__PROVIDED RECORDS__
= Beginning of Section =

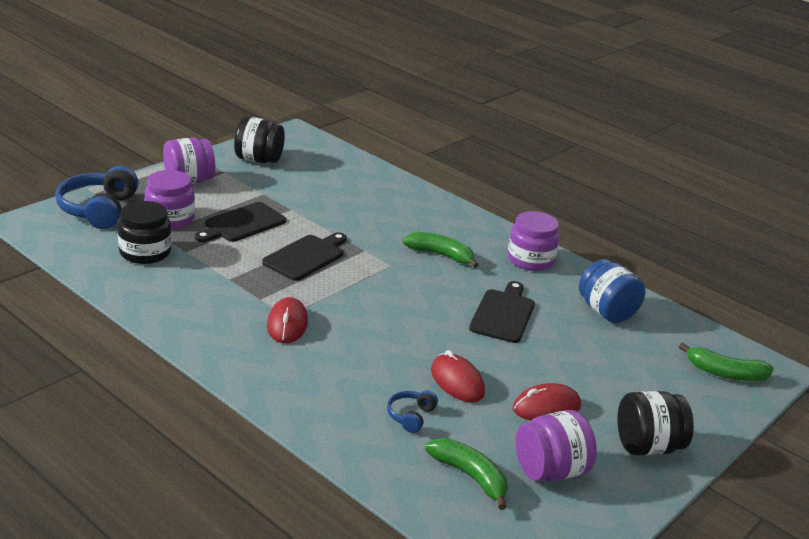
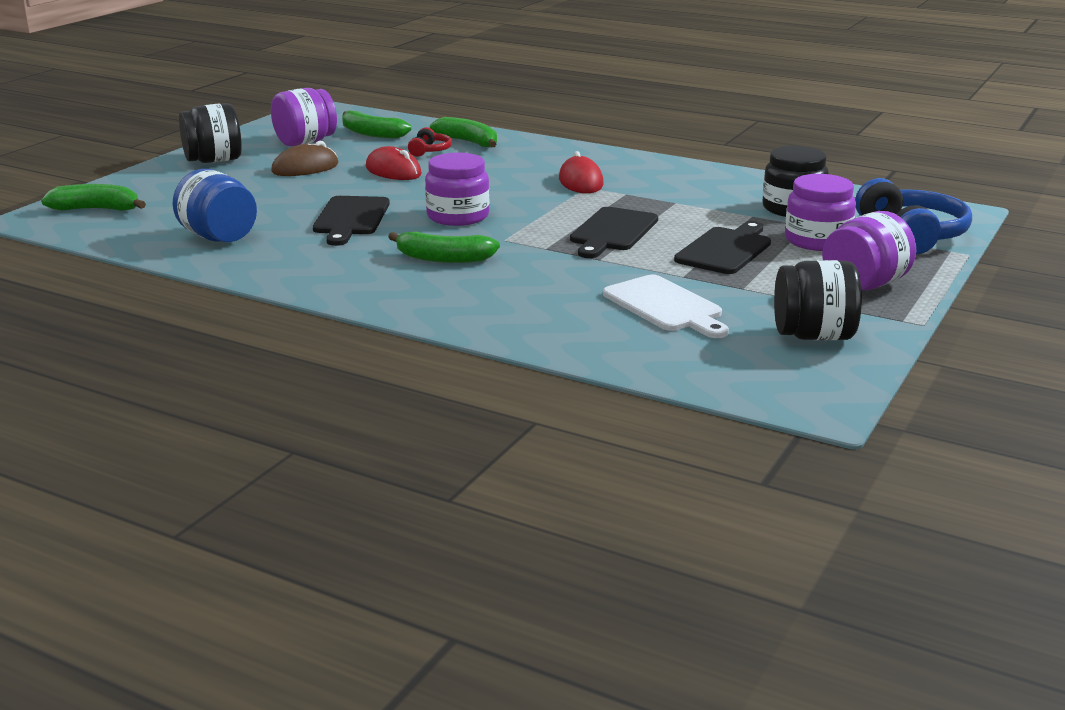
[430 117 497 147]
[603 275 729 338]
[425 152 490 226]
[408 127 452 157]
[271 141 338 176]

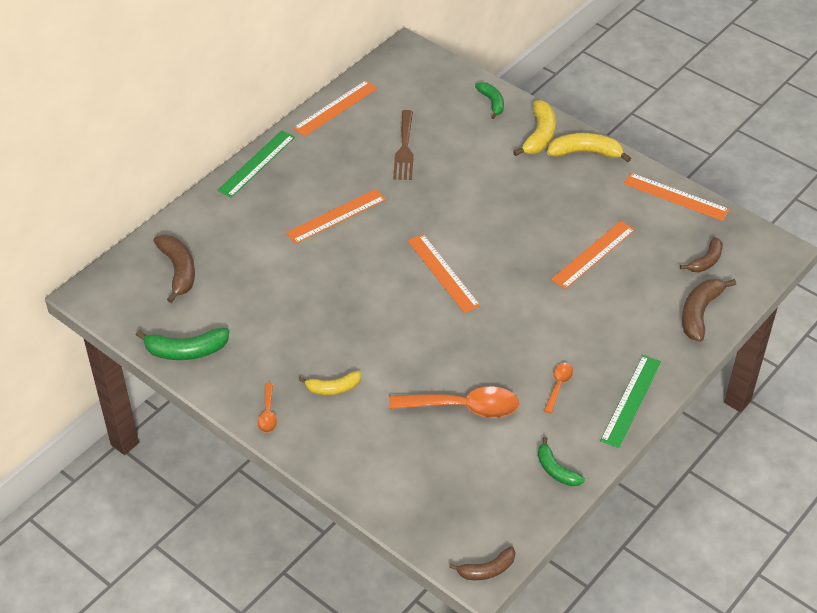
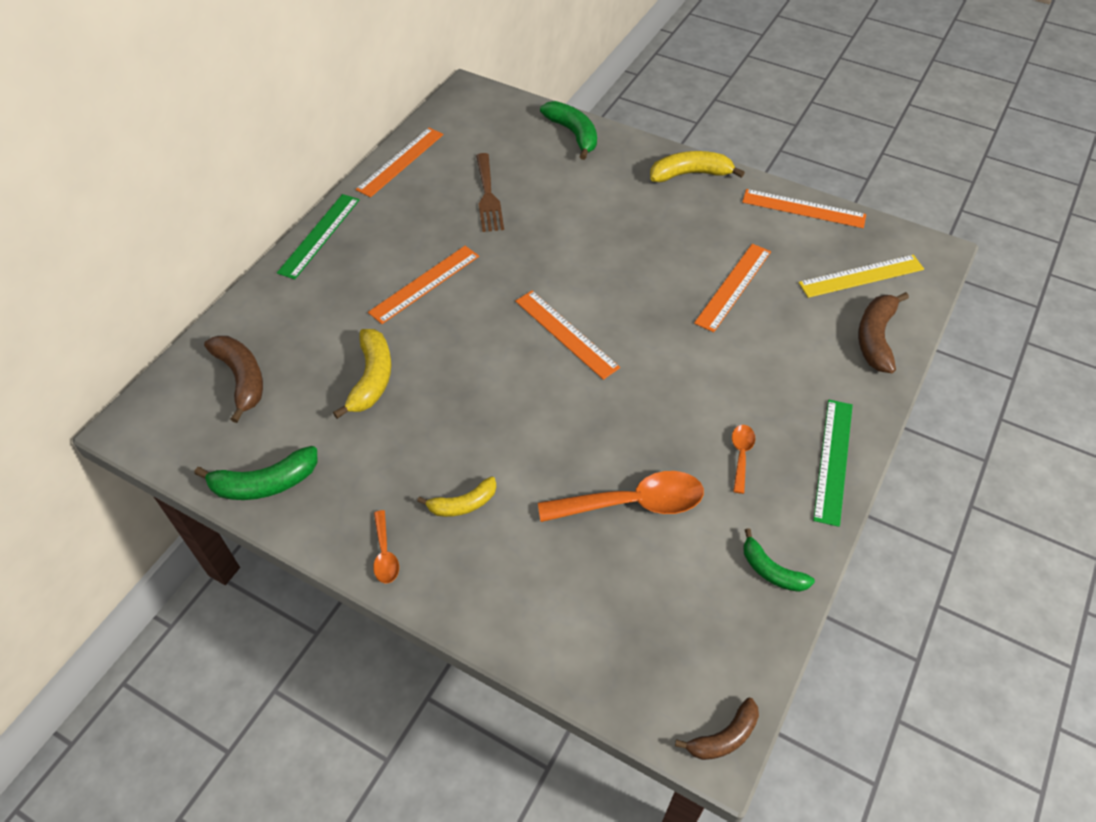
[333 329 391 419]
[798 255 924 298]
[540 101 597 160]

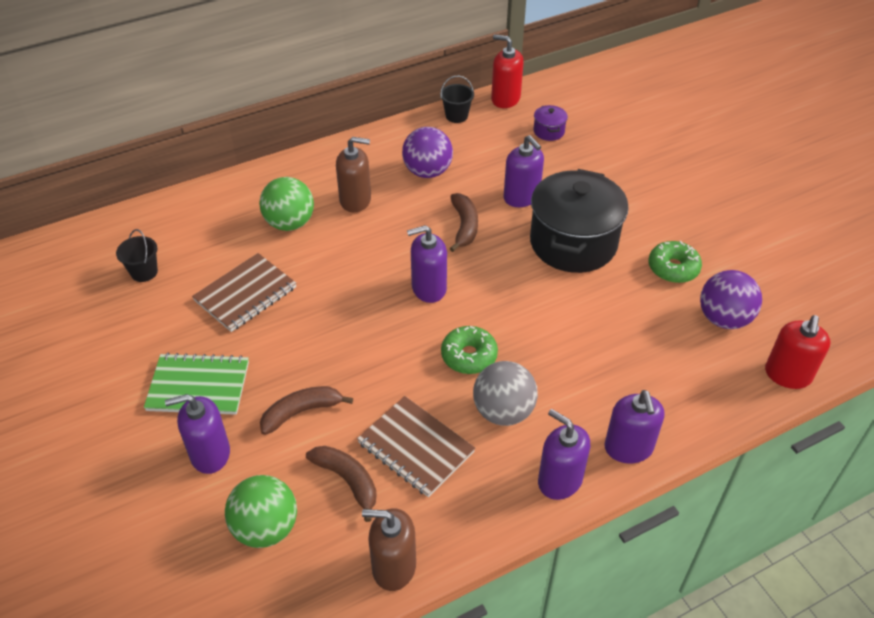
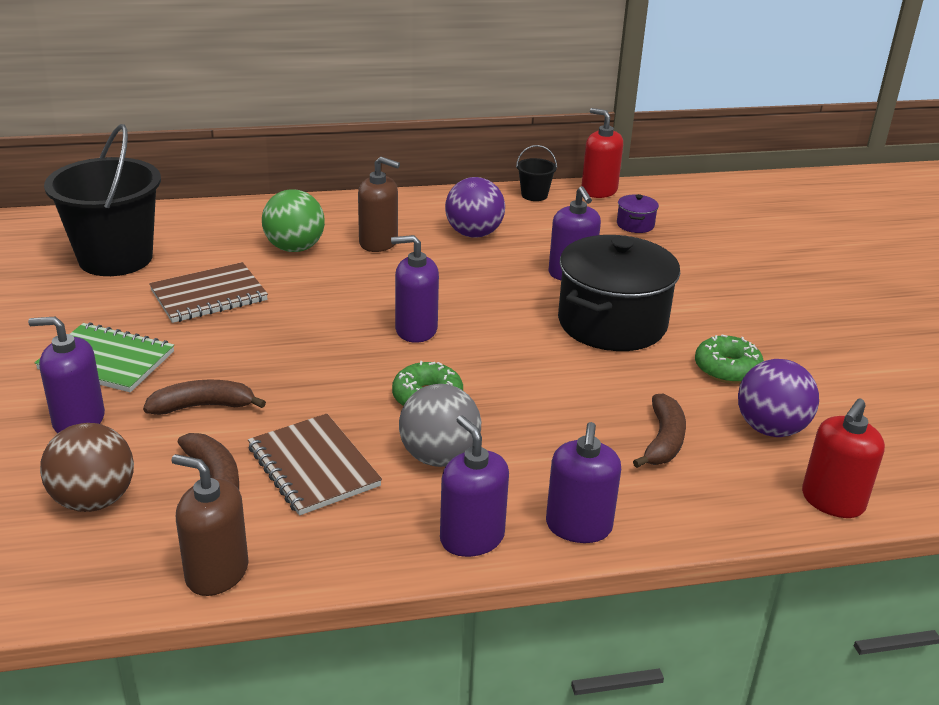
[633 393 686 468]
[40 423 134 512]
[44 124 161 276]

= End of Section =

__TASK DIRECTIONS__
The response should restate the material above word for word and contain no pictures.

__SOLUTION__
[430 117 497 147]
[603 275 729 338]
[425 152 490 226]
[408 127 452 157]
[271 141 338 176]

[333 329 391 419]
[798 255 924 298]
[540 101 597 160]

[633 393 686 468]
[40 423 134 512]
[44 124 161 276]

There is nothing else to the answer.